**Supplied information**:
┏━━

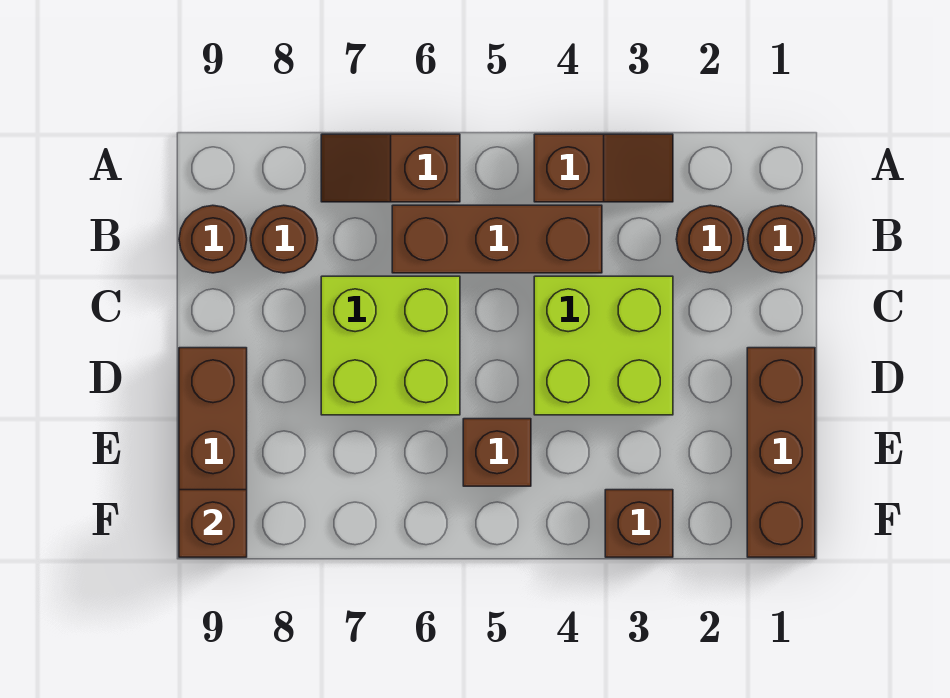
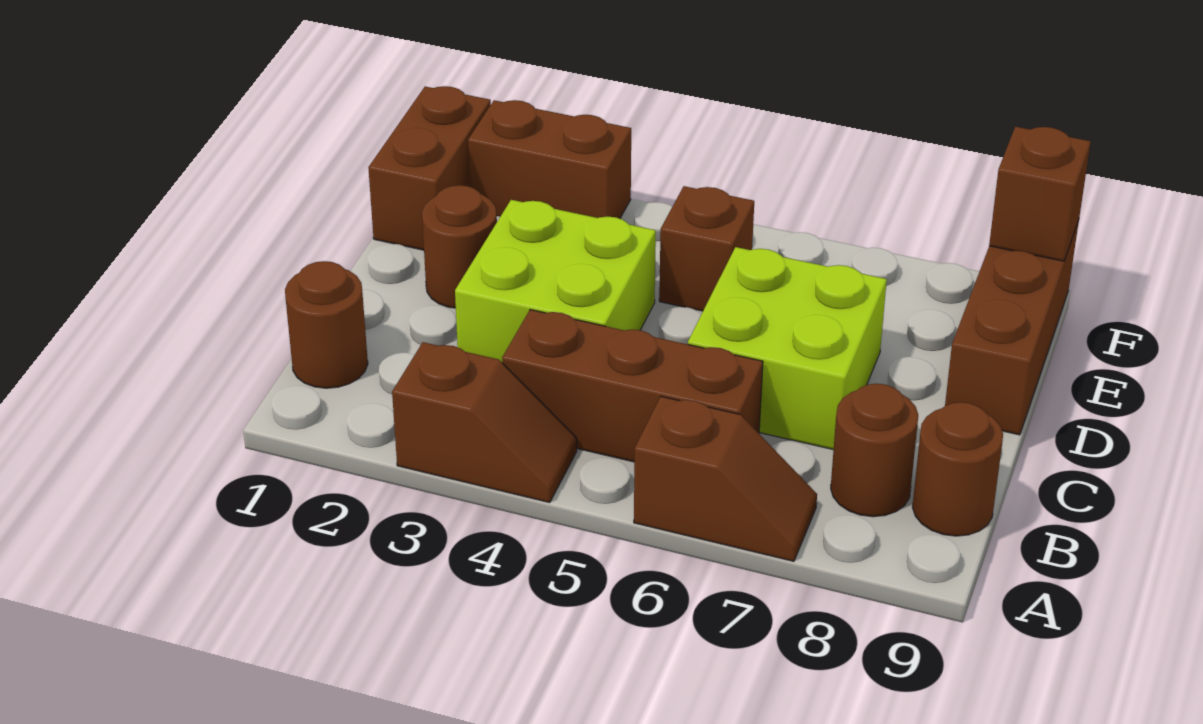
brown slope A3:A4 level 1 top 4 -> brown slope A3:A4 level 1 top 3
brown round brick B2 level 1 -> brown round brick D2 level 1
brown brick D1:F1 level 1 -> brown brick E1:F1 level 1
brown brick F3 level 1 -> brown brick F2:F3 level 1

┗━━

**Activity**: Scan the material above for the word "brick". Copy each line where it occurs.

**Exercise solution**:
brown round brick B2 level 1 -> brown round brick D2 level 1
brown brick D1:F1 level 1 -> brown brick E1:F1 level 1
brown brick F3 level 1 -> brown brick F2:F3 level 1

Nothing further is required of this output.